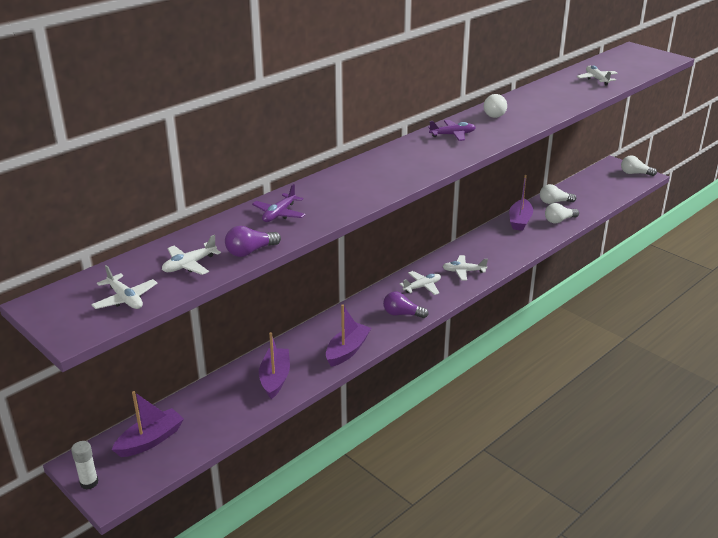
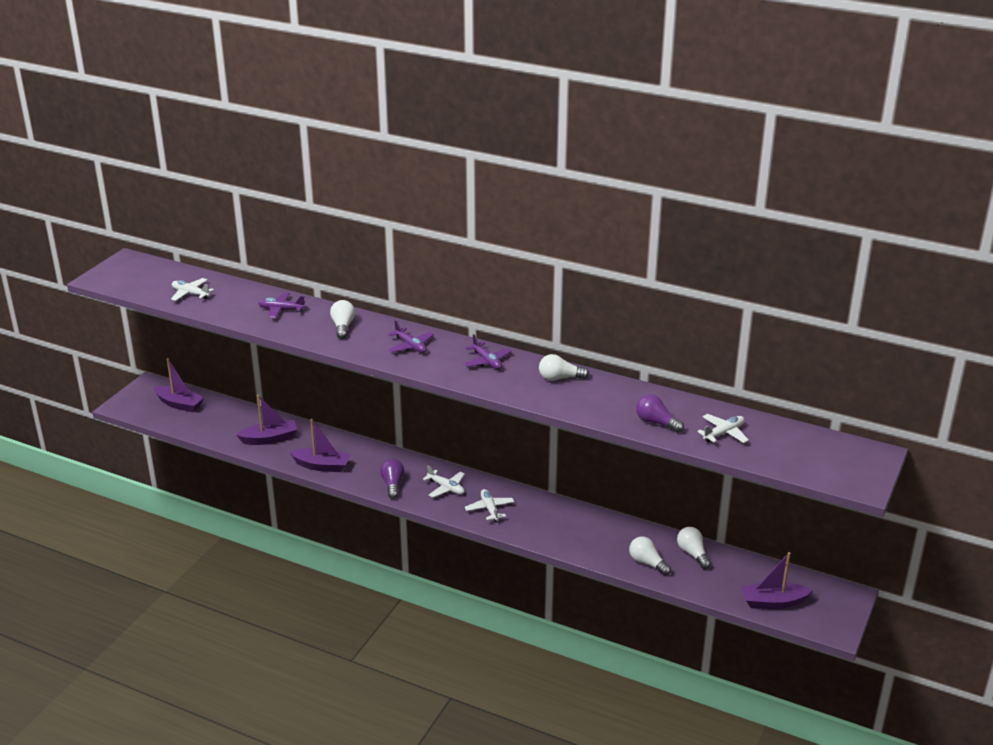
camera: 70 degrees right, 0 degrees up
(89, 482) = (131, 394): white glue stick -> none
(125, 299) = (140, 284): white plane -> none
(250, 251) = (217, 311): purple light bulb -> purple light bulb (656, 423)
(404, 161) = (410, 346): none -> purple plane
(520, 221) = (626, 532): purple boat -> purple boat (773, 602)
(635, 173) = (834, 618): white light bulb -> white light bulb (343, 327)

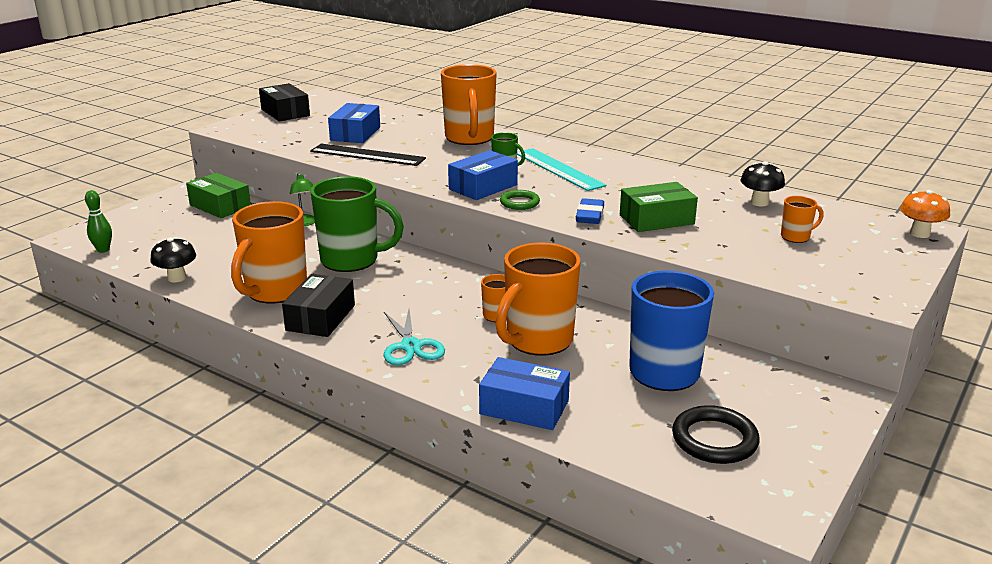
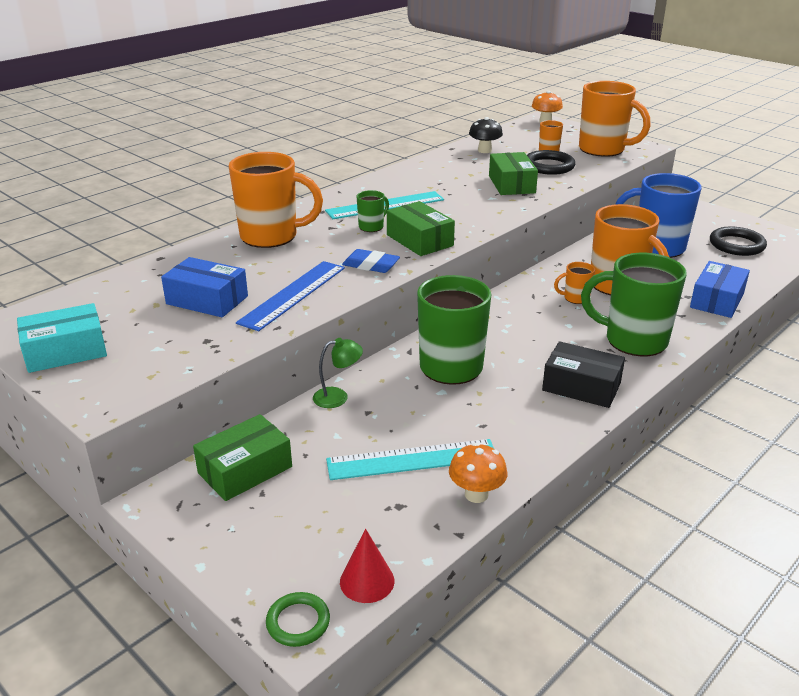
camera: 80 degrees left, 5 degrees up
(103, 250) = (367, 581): green bowling pin -> red cone
(177, 278) = (476, 494): black mushroom -> orange mushroom
(222, 254) = (412, 460): none -> turquoise ruler
(275, 291) = (521, 416): orange mug -> orange mug (603, 150)
(285, 112) = (65, 351): black box -> turquoise box
(367, 155) = (293, 294): black ruler -> blue ruler
(411, 346) = (633, 340): turquoise scissors -> green mug
(483, 187) = (419, 240): blue box -> green box
(519, 203) = (464, 228): green ring -> green ring (298, 622)
(590, 215) = (499, 205): blue eraser -> blue eraser (371, 265)
(735, 238) = (548, 166): none -> black ring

◇ ◇ ◇ ◇ ◇ ◇ ◇

▸ **Exercise details**: Output only the lines above from the one containing "(635, 173) = (834, 618): white" to the one containing "(519, 203) = (464, 228): green", both included, exactly as written and with no pictures.

▸ **Exercise output**:
(635, 173) = (834, 618): white light bulb -> white light bulb (343, 327)

camera: 80 degrees left, 5 degrees up
(103, 250) = (367, 581): green bowling pin -> red cone
(177, 278) = (476, 494): black mushroom -> orange mushroom
(222, 254) = (412, 460): none -> turquoise ruler
(275, 291) = (521, 416): orange mug -> orange mug (603, 150)
(285, 112) = (65, 351): black box -> turquoise box
(367, 155) = (293, 294): black ruler -> blue ruler
(411, 346) = (633, 340): turquoise scissors -> green mug
(483, 187) = (419, 240): blue box -> green box
(519, 203) = (464, 228): green ring -> green ring (298, 622)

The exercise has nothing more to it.